_EXERCISE PROMPT_:
Retype the listing exactly; omit pictures.

_TASK MATERIAL_:
┄┄┄┄┄┄
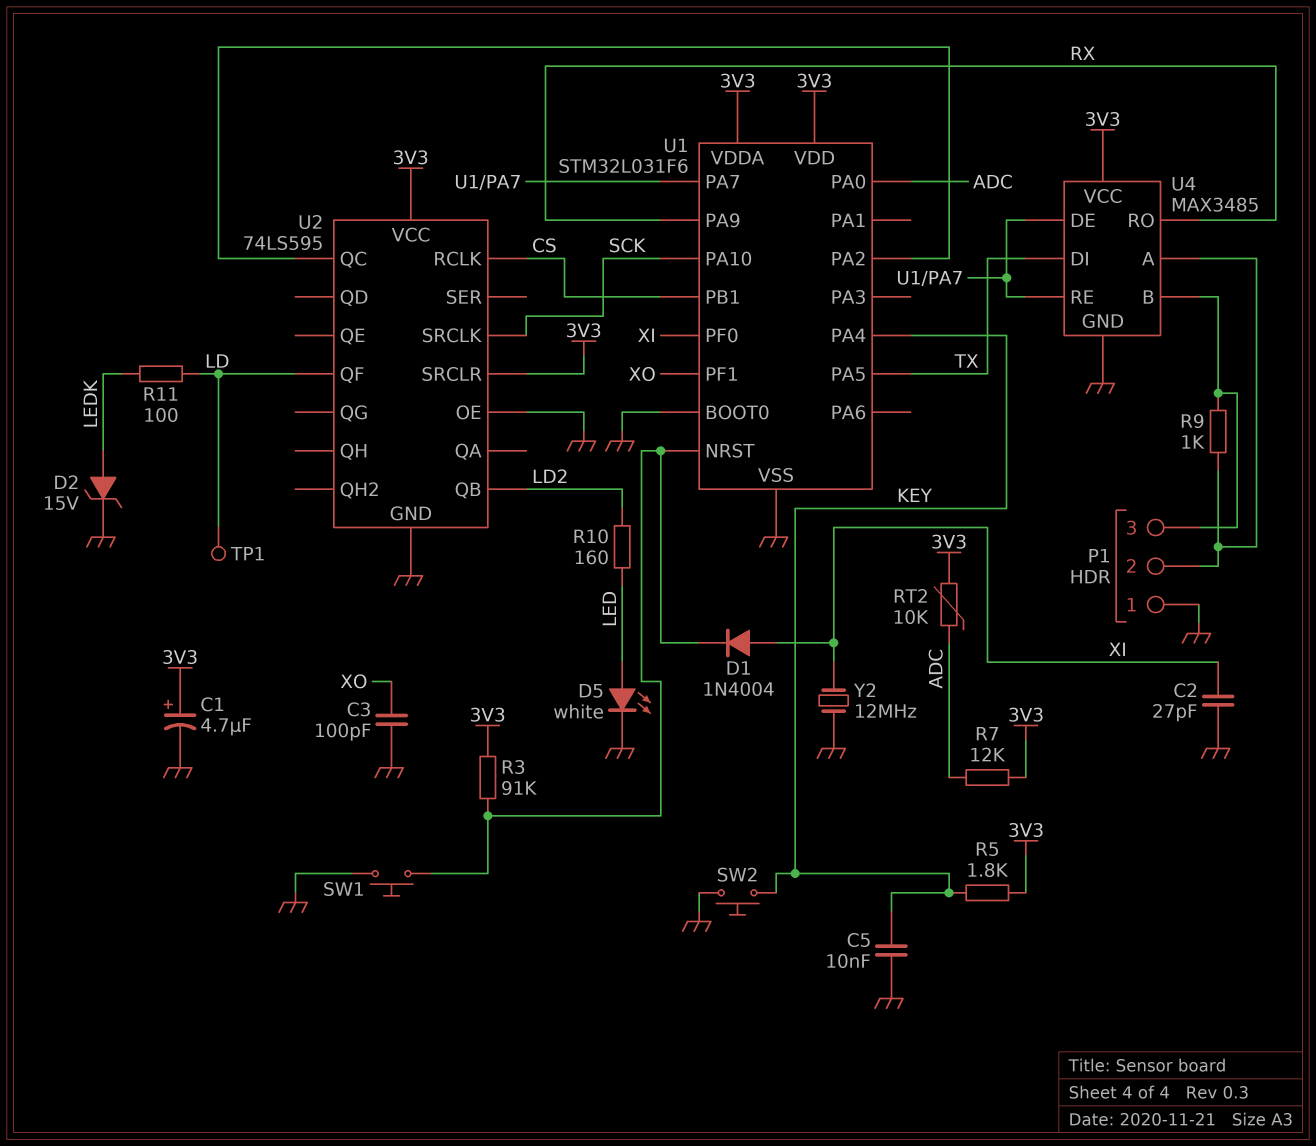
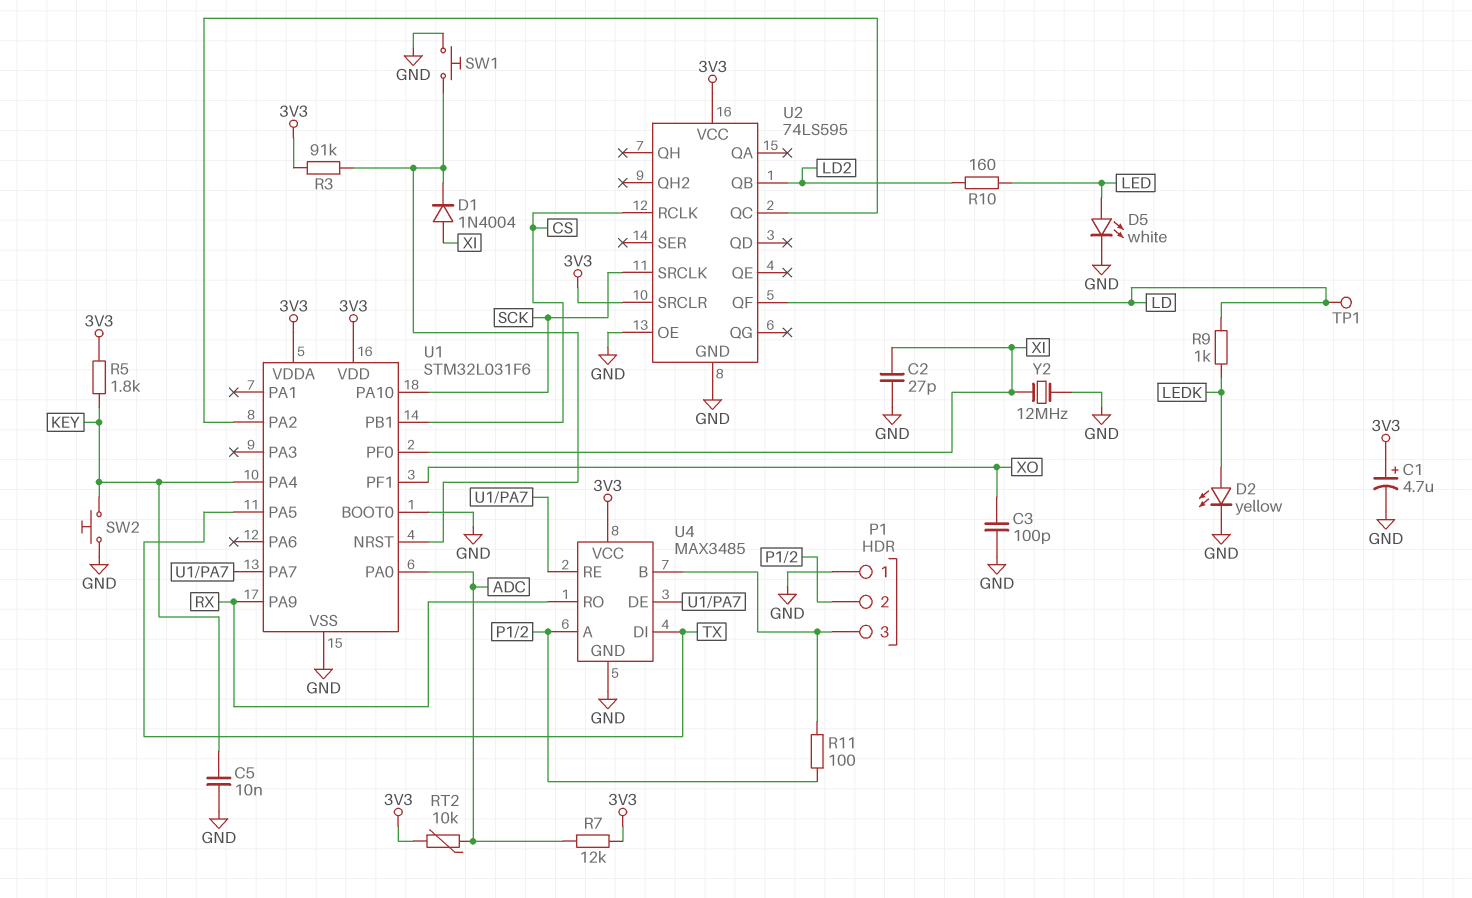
D2: zener 15V (A LEDK, K GND) -> LED yellow (A LEDK, K GND)
R9: 1k (P1/2, P1/3) -> 1k (LD, LEDK)
R11: 100 (LD, LEDK) -> 100 (P1/2, P1/3)

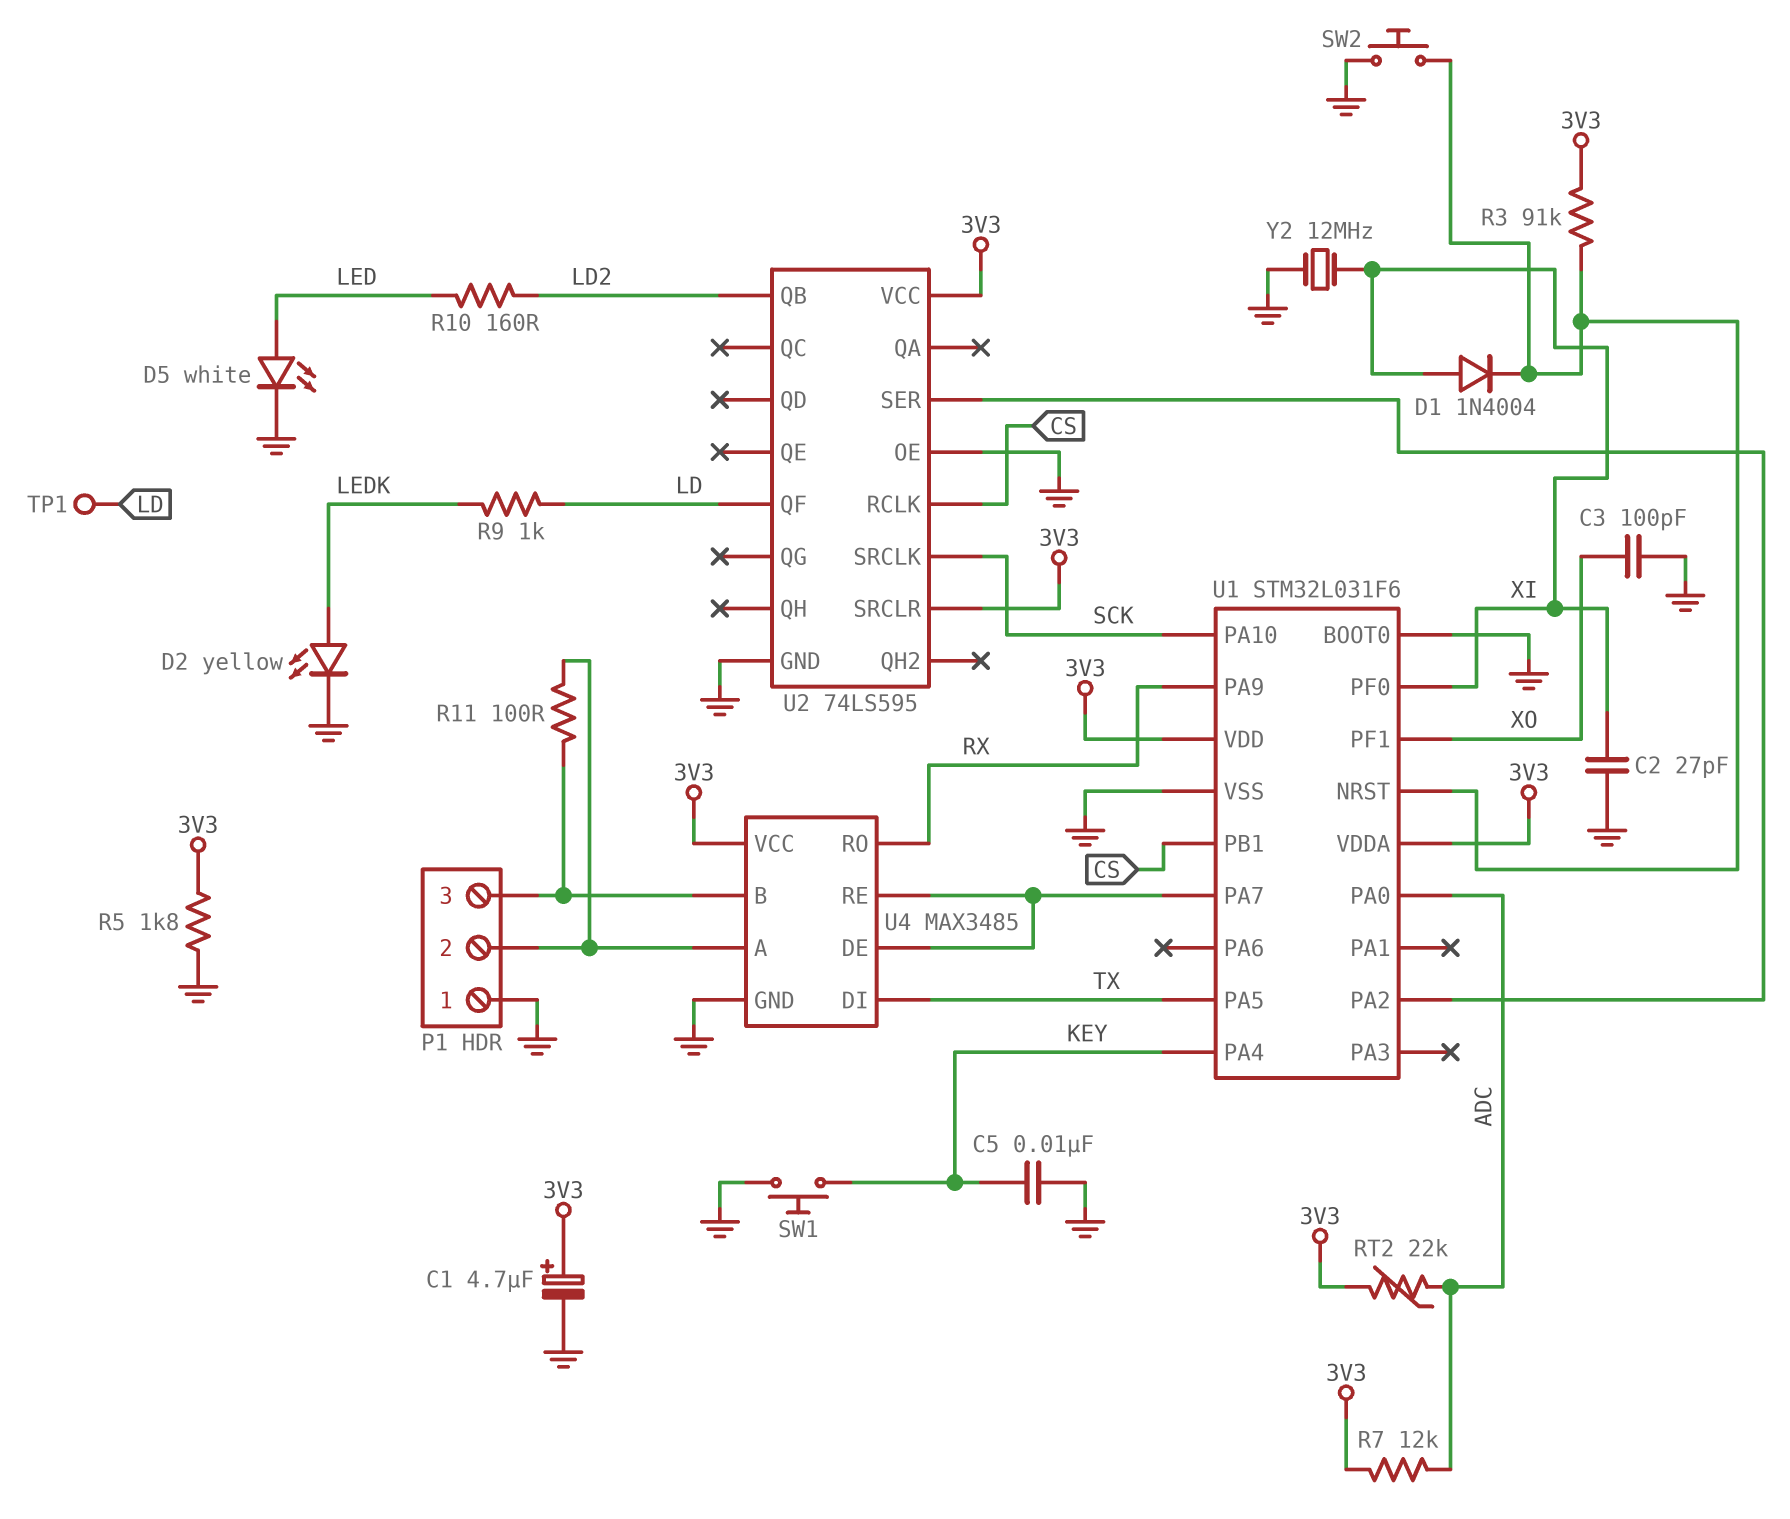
R5: 1.8k (3V3, KEY) -> 1.8k (3V3, GND)
RT2: 10k (3V3, ADC) -> 22k (3V3, ADC)
SW1: button (GND, U1/NRST) -> button (GND, KEY)
SW2: button (GND, KEY) -> button (GND, U1/NRST)
U2 pin QC: U1/PA2 -> none
U2 pin SER: none -> U1/PA2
┄┄┄┄┄┄
_SOLVED EXERCISE_:
D2: zener 15V (A LEDK, K GND) -> LED yellow (A LEDK, K GND)
R9: 1k (P1/2, P1/3) -> 1k (LD, LEDK)
R11: 100 (LD, LEDK) -> 100 (P1/2, P1/3)

R5: 1.8k (3V3, KEY) -> 1.8k (3V3, GND)
RT2: 10k (3V3, ADC) -> 22k (3V3, ADC)
SW1: button (GND, U1/NRST) -> button (GND, KEY)
SW2: button (GND, KEY) -> button (GND, U1/NRST)
U2 pin QC: U1/PA2 -> none
U2 pin SER: none -> U1/PA2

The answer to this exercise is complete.